Type out all the records again exactly.

• Modification records:

---

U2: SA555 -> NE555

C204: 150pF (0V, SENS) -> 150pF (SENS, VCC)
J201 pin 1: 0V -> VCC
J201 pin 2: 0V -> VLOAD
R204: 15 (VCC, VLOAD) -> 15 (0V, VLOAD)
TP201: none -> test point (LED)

---

• SOLUTION TO THE PROBLEM:
U2: SA555 -> NE555

C204: 150pF (0V, SENS) -> 150pF (SENS, VCC)
J201 pin 1: 0V -> VCC
J201 pin 2: 0V -> VLOAD
R204: 15 (VCC, VLOAD) -> 15 (0V, VLOAD)
TP201: none -> test point (LED)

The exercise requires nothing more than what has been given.